Work instruction:
Copy nothing but the text: repeat each entry exactly and drop the images.
..............................
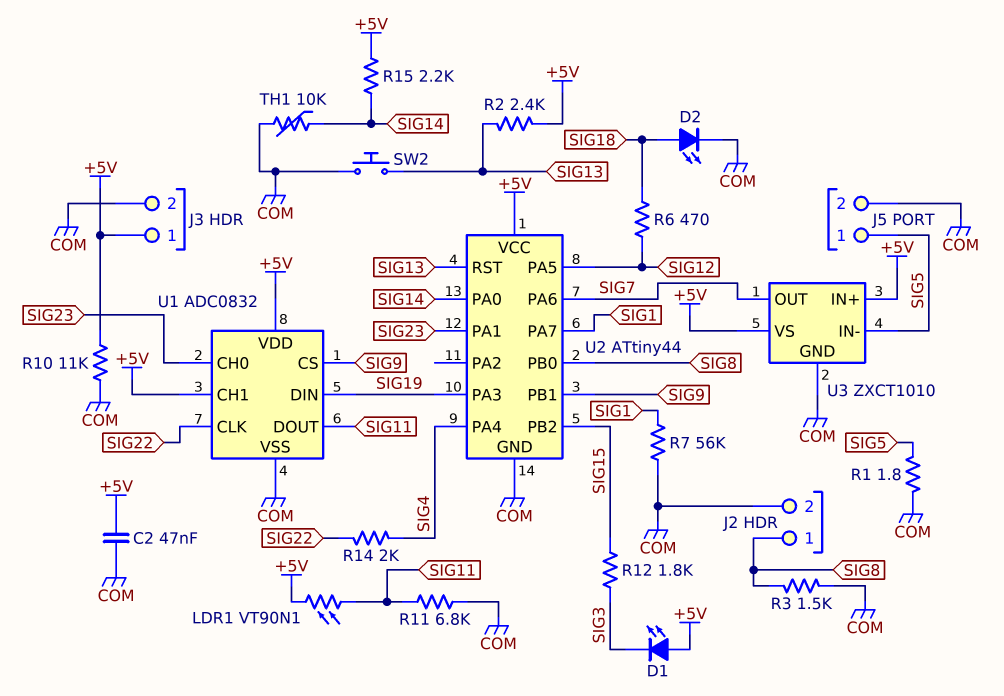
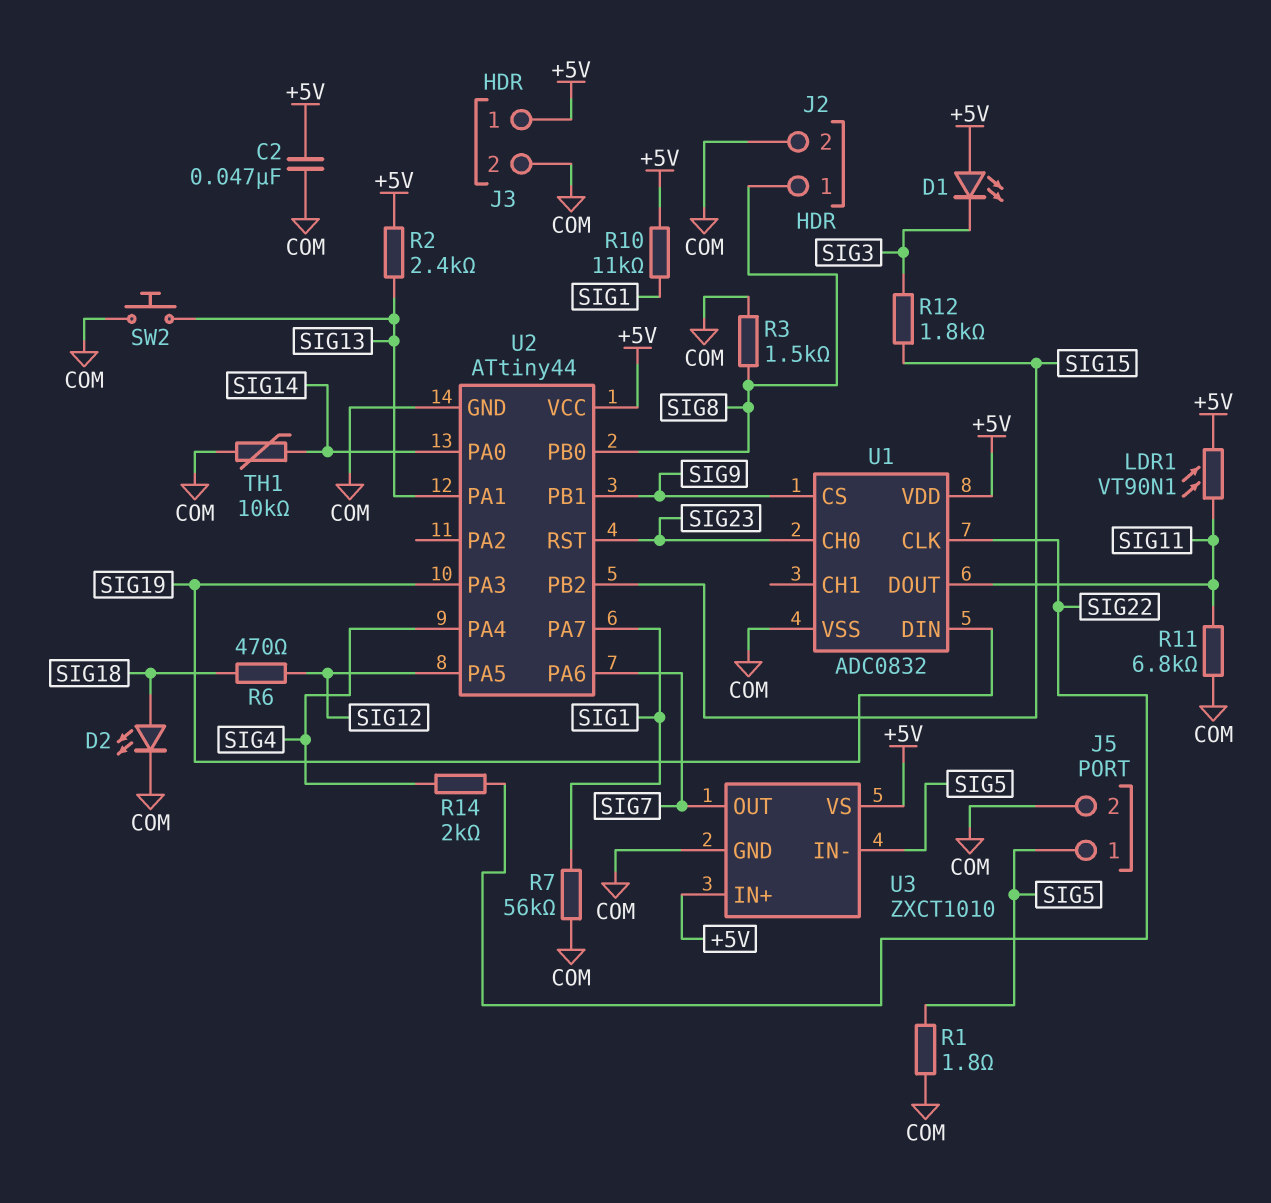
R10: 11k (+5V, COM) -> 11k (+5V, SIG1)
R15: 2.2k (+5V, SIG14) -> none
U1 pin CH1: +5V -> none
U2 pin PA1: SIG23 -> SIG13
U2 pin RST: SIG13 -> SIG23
..............................
Solution to this task:
R10: 11k (+5V, COM) -> 11k (+5V, SIG1)
R15: 2.2k (+5V, SIG14) -> none
U1 pin CH1: +5V -> none
U2 pin PA1: SIG23 -> SIG13
U2 pin RST: SIG13 -> SIG23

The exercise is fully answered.